YOUR GOAL: What you return should be every line below, word for word, and none of the images.

LISTED RECORDS:
--
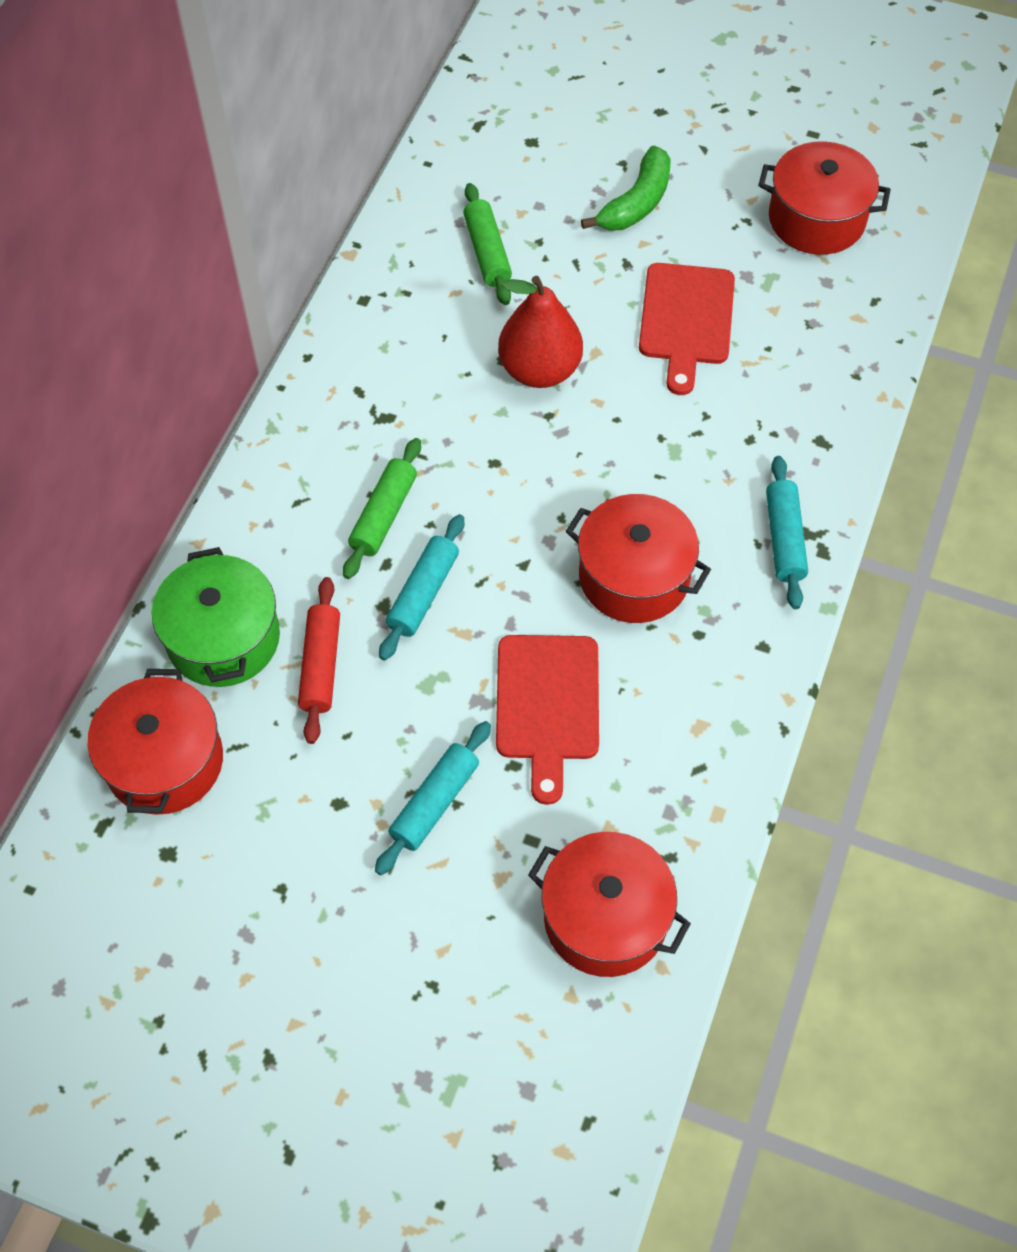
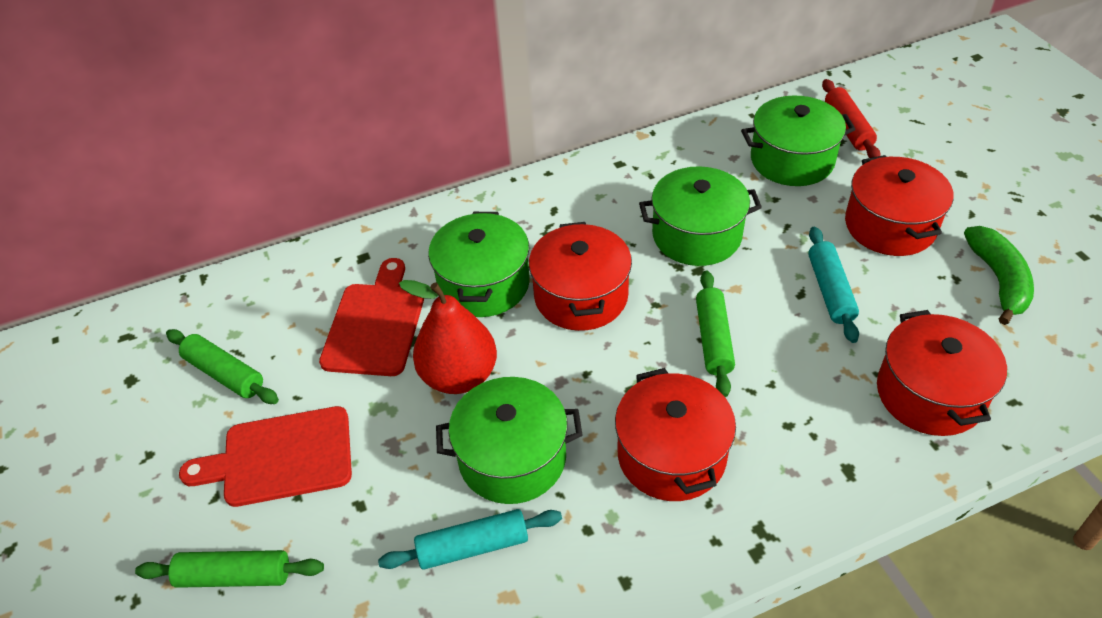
green pot: 1 -> 4
green rolling pin: 2 -> 3
turquoise rolling pin: 3 -> 2

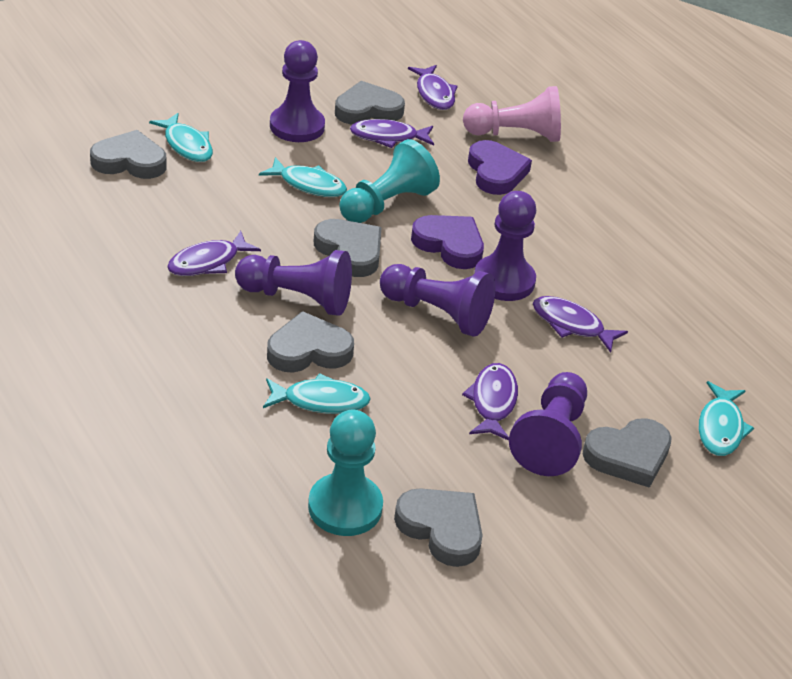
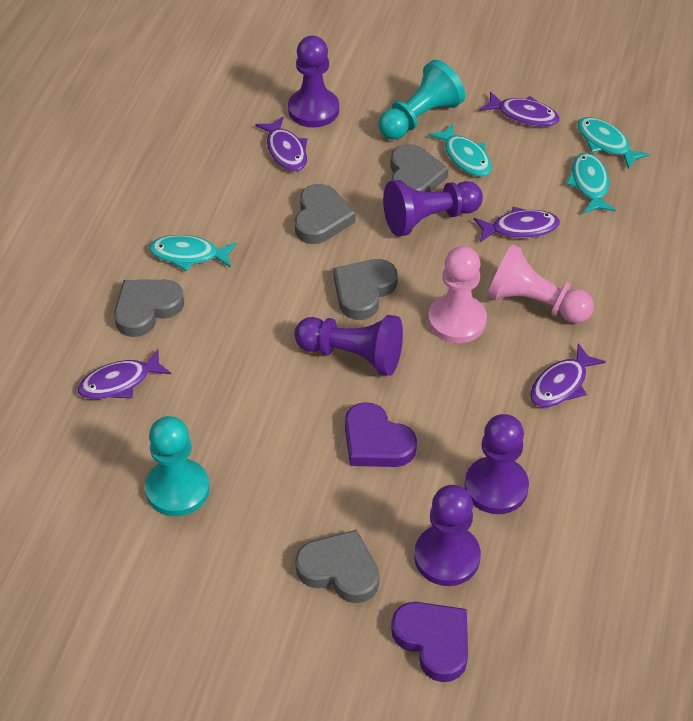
grey heart: 6 -> 5
pink pawn: 1 -> 2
--
TASK OUTPUT:
green pot: 1 -> 4
green rolling pin: 2 -> 3
turquoise rolling pin: 3 -> 2

grey heart: 6 -> 5
pink pawn: 1 -> 2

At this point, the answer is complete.